Extract each line from the entries below that has the string "degrees" in it.
------------------------
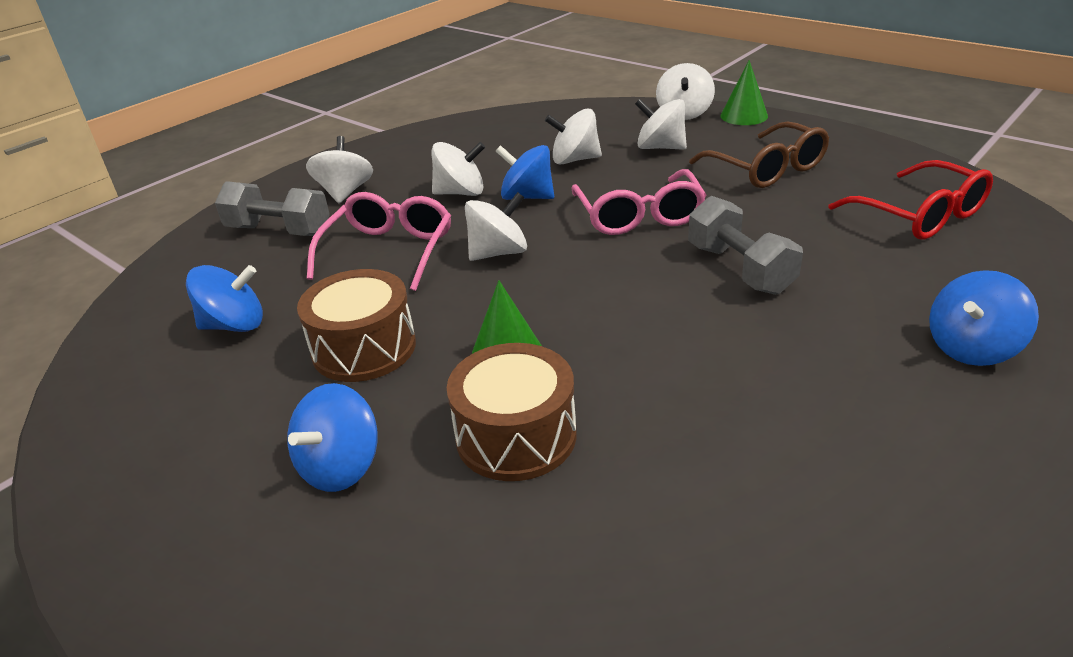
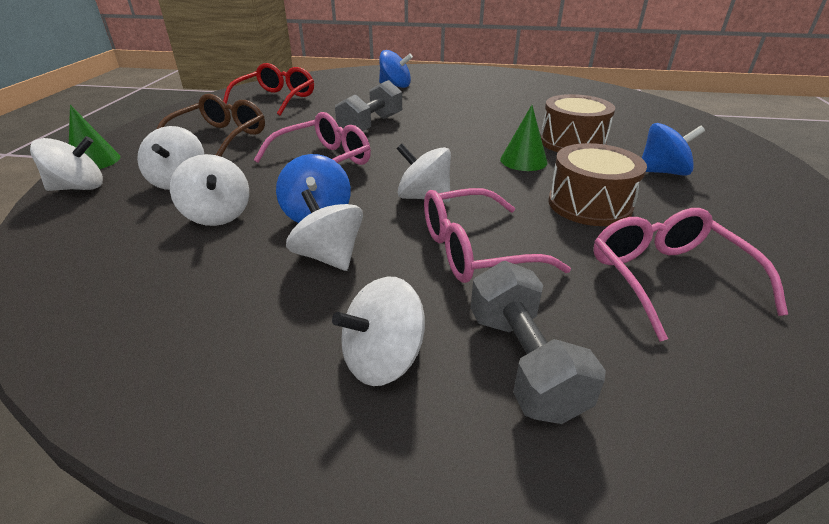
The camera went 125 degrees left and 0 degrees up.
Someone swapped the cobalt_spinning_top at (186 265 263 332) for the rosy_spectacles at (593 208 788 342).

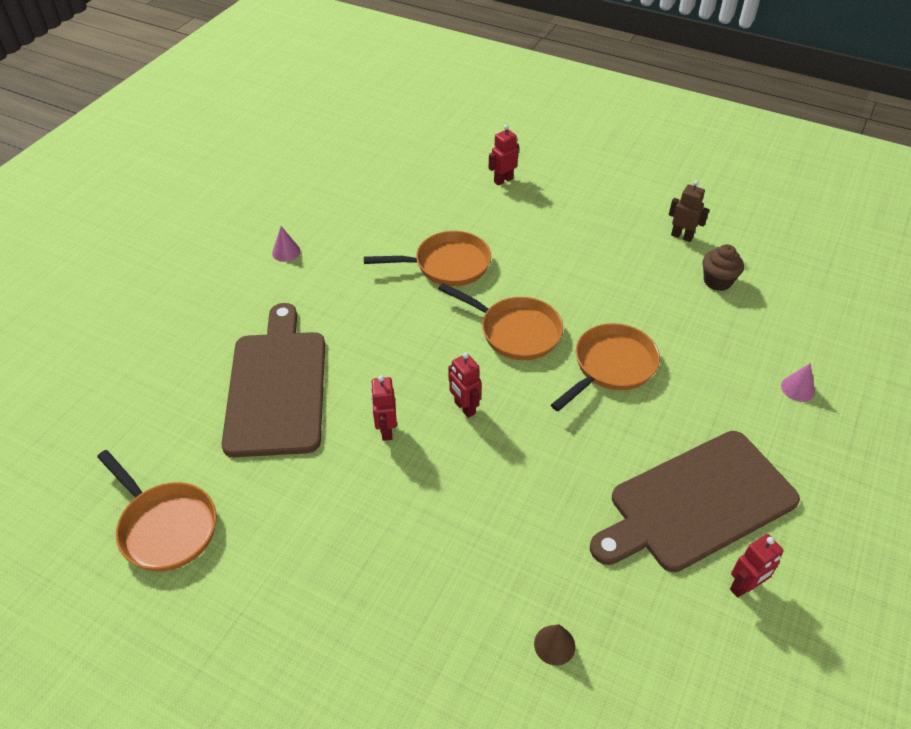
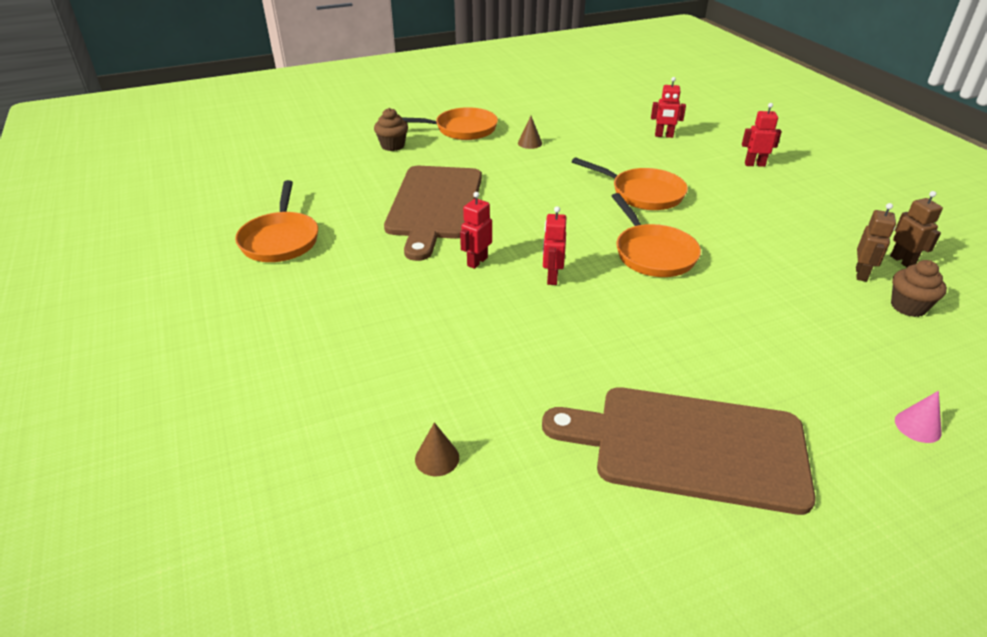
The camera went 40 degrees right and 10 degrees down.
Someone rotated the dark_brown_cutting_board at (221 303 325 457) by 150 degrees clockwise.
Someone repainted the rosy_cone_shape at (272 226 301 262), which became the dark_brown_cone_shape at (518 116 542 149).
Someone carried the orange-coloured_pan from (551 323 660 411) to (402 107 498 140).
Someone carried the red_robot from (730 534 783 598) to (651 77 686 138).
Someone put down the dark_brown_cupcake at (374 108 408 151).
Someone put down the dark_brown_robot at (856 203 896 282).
------------------------
- _Response_
The camera went 125 degrees left and 0 degrees up.
The camera went 40 degrees right and 10 degrees down.
Someone rotated the dark_brown_cutting_board at (221 303 325 457) by 150 degrees clockwise.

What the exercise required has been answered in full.